Work task:
Copy out the lines below that hold the word "RESET".

Input data:
---+---
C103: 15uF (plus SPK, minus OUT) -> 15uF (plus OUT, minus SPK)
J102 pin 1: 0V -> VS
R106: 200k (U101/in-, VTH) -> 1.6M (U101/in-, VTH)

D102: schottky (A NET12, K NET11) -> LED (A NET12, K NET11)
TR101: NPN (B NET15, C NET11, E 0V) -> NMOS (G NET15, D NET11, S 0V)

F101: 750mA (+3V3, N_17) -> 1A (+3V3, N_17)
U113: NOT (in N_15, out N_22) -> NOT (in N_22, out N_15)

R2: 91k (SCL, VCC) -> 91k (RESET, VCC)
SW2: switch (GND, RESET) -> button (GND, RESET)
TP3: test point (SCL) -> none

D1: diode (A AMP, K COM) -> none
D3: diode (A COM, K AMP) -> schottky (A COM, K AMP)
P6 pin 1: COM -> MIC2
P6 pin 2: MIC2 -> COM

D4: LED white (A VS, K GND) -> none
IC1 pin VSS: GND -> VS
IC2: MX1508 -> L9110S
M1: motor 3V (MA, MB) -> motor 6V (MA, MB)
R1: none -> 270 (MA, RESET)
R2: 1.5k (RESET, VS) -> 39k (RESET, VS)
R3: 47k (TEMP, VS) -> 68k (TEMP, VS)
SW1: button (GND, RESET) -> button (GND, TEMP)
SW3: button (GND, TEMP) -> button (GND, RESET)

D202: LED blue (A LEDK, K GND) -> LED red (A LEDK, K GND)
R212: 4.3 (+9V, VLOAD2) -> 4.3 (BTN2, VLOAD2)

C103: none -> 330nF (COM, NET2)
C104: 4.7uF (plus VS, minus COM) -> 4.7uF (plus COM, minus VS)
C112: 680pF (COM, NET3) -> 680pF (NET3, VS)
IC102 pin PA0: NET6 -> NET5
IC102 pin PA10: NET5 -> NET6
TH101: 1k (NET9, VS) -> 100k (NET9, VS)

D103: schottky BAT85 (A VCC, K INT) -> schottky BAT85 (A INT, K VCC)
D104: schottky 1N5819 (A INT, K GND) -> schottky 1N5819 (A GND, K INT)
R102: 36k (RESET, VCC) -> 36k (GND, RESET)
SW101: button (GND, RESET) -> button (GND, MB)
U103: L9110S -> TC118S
---+---
Answer box:
R2: 91k (SCL, VCC) -> 91k (RESET, VCC)
SW2: switch (GND, RESET) -> button (GND, RESET)
R1: none -> 270 (MA, RESET)
R2: 1.5k (RESET, VS) -> 39k (RESET, VS)
SW1: button (GND, RESET) -> button (GND, TEMP)
SW3: button (GND, TEMP) -> button (GND, RESET)
R102: 36k (RESET, VCC) -> 36k (GND, RESET)
SW101: button (GND, RESET) -> button (GND, MB)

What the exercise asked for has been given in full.